*** Block opens ***
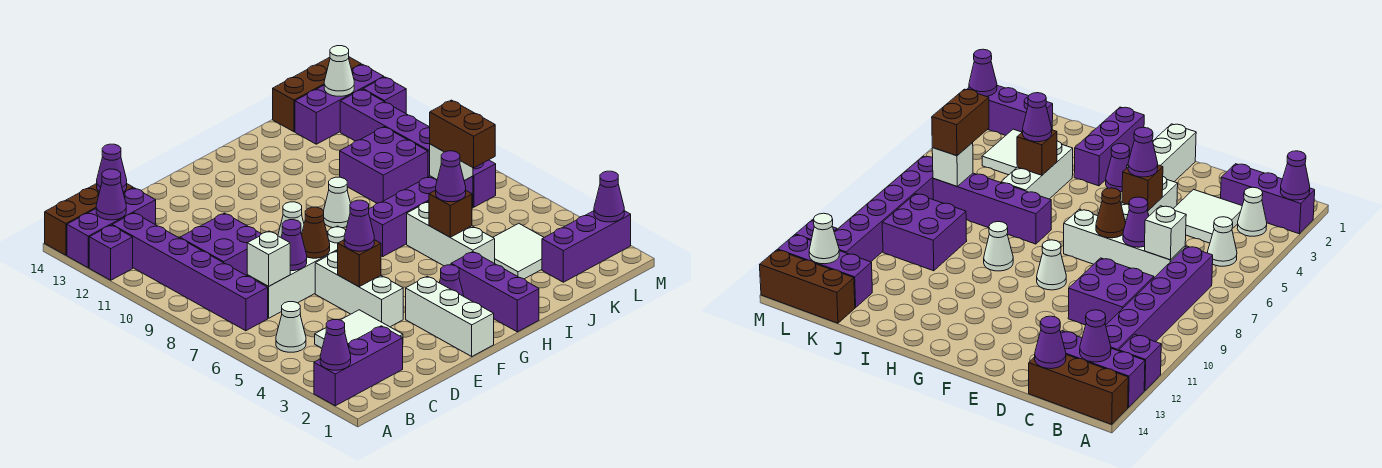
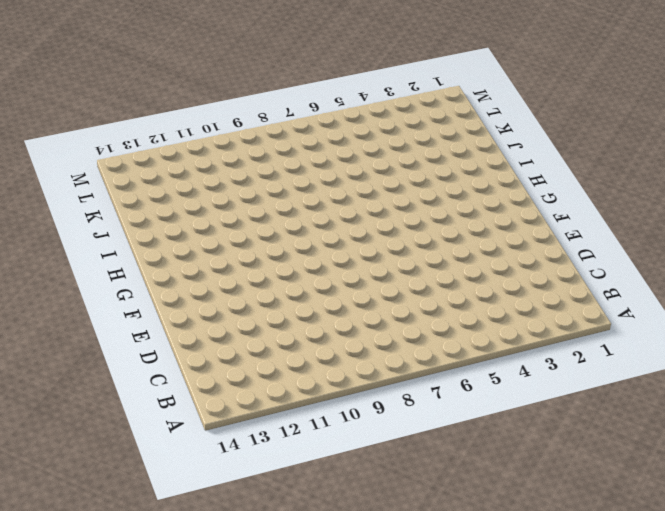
none -> purple brick A2:C2 level 1
none -> purple brick A12 level 1
none -> purple brick A13:C13 level 1
none -> brown brick A14:C14 level 1

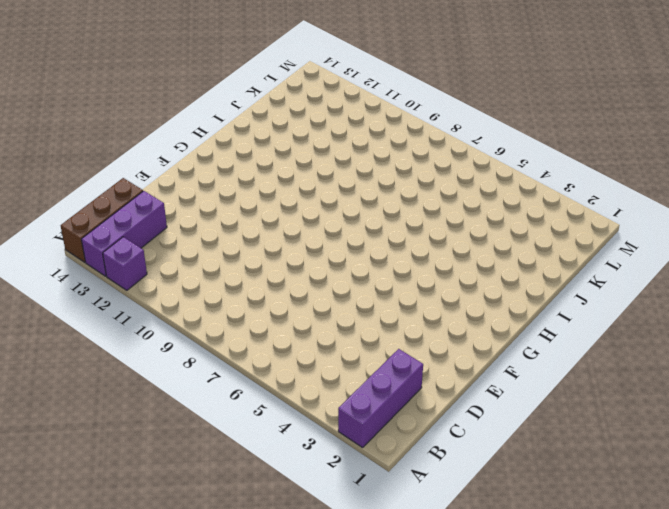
none -> white cone B3 level 1
none -> white cone B5 level 1
none -> purple brick B7:B12 level 1
none -> white tile C3:D4 level 1

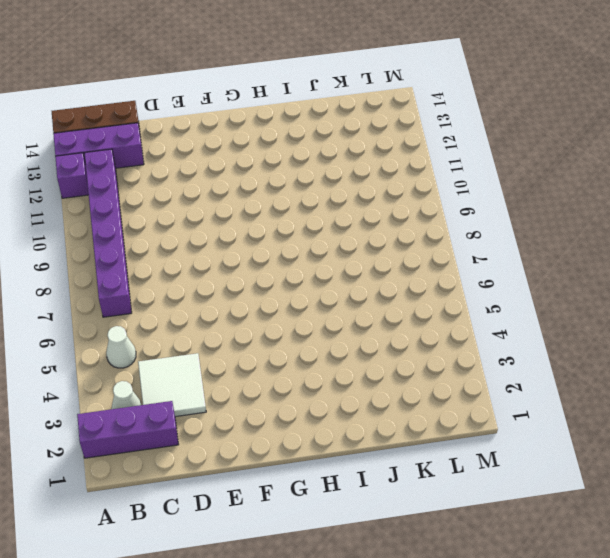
none -> white brick C7:F7 level 1
none -> purple brick C9:D10 level 1
none -> white brick E4:E6 level 1
none -> white brick F1:F3 level 1

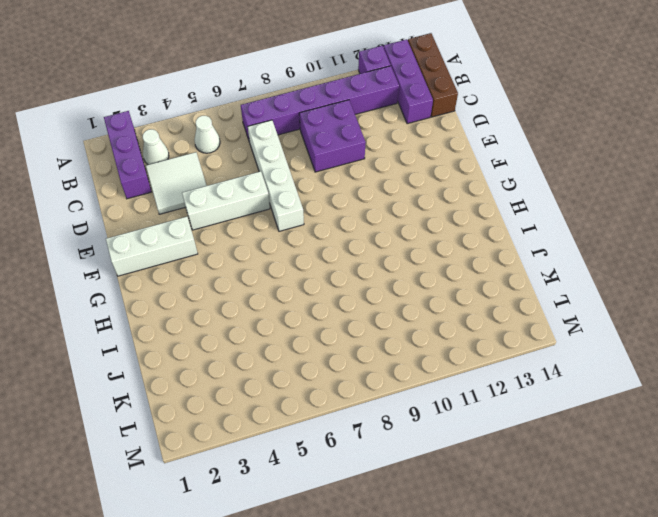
none -> white cone F9 level 1
none -> purple cone G3 level 1
none -> purple brick H1:H3 level 1
none -> purple brick H7:K7 level 1

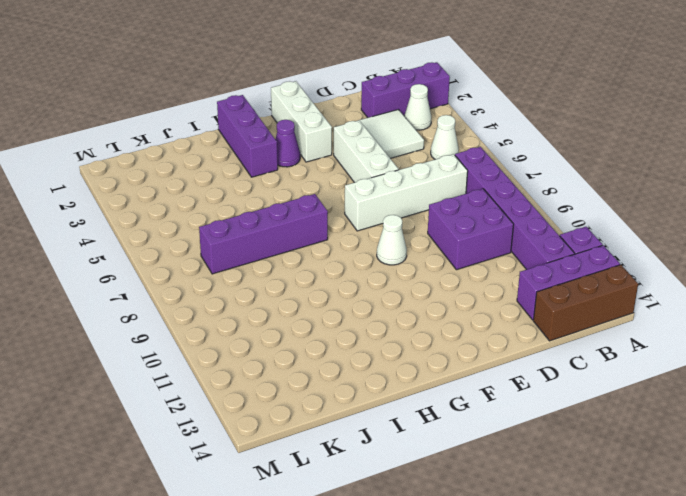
none -> white cone H9 level 1
none -> white brick I4:I6 level 1
none -> white tile J3:K4 level 1
none -> purple brick J9:K10 level 1

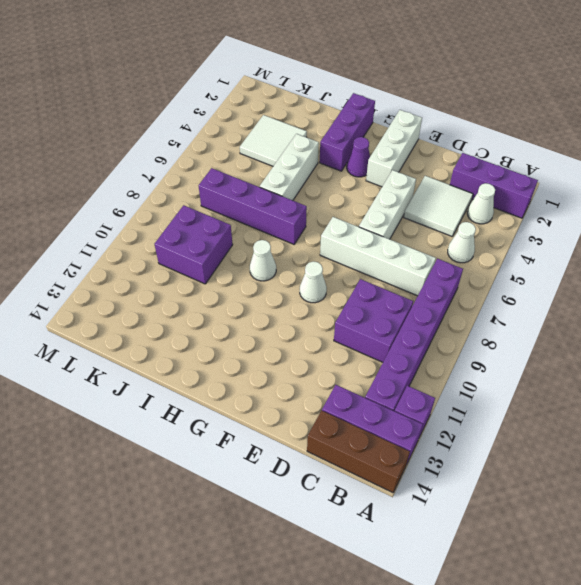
none -> purple brick K2:M2 level 1
none -> purple brick K13:M13 level 1
none -> brown brick K14:M14 level 1
none -> purple brick L7:L12 level 1

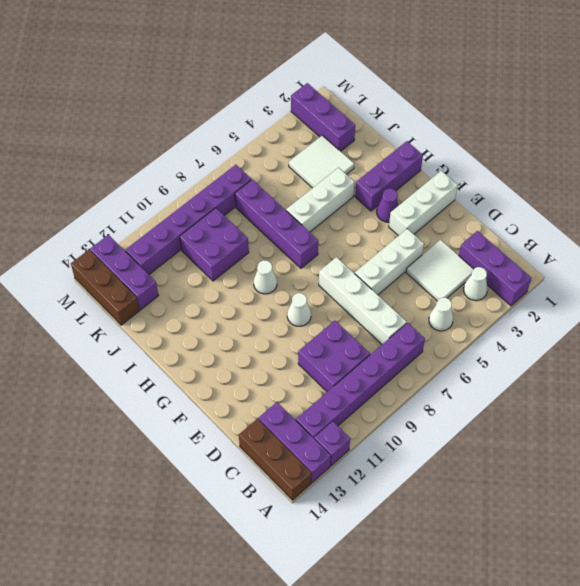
none -> purple brick M12 level 1
none -> purple cone A2 level 2
none -> purple cone B13 level 2
none -> white brick C7 level 2

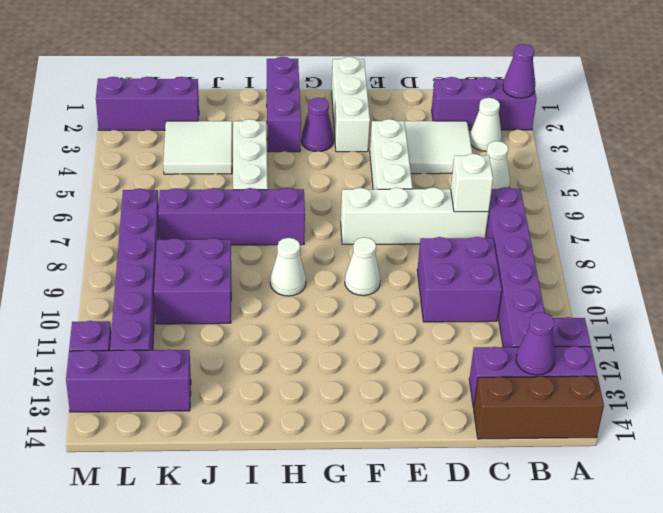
none -> brown brick K14:M14 level 1
none -> purple cone C14 level 2
none -> purple cone D7 level 2
none -> brown brick E5 level 2

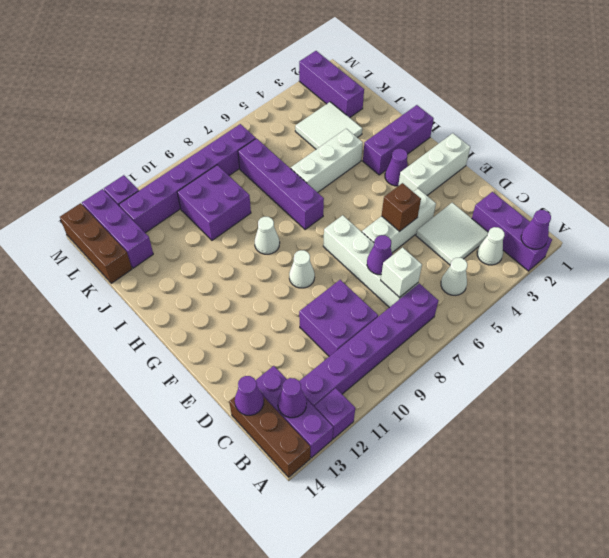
none -> brown cone E7 level 2
none -> brown brick I5 level 2
none -> white brick K7 level 2
none -> white cone L13 level 2

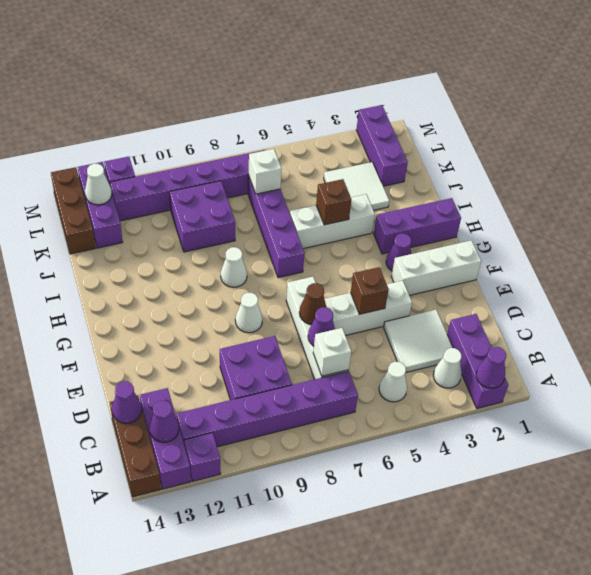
none -> purple cone M2 level 2
none -> purple cone E5 level 3
none -> purple cone I5 level 3
none -> brown brick K6:K7 level 3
*** Block closes ***
What to do:
The answer must consist of every line above that holds the string "tile", copied exactly.

Answer below:
none -> white tile C3:D4 level 1
none -> white tile J3:K4 level 1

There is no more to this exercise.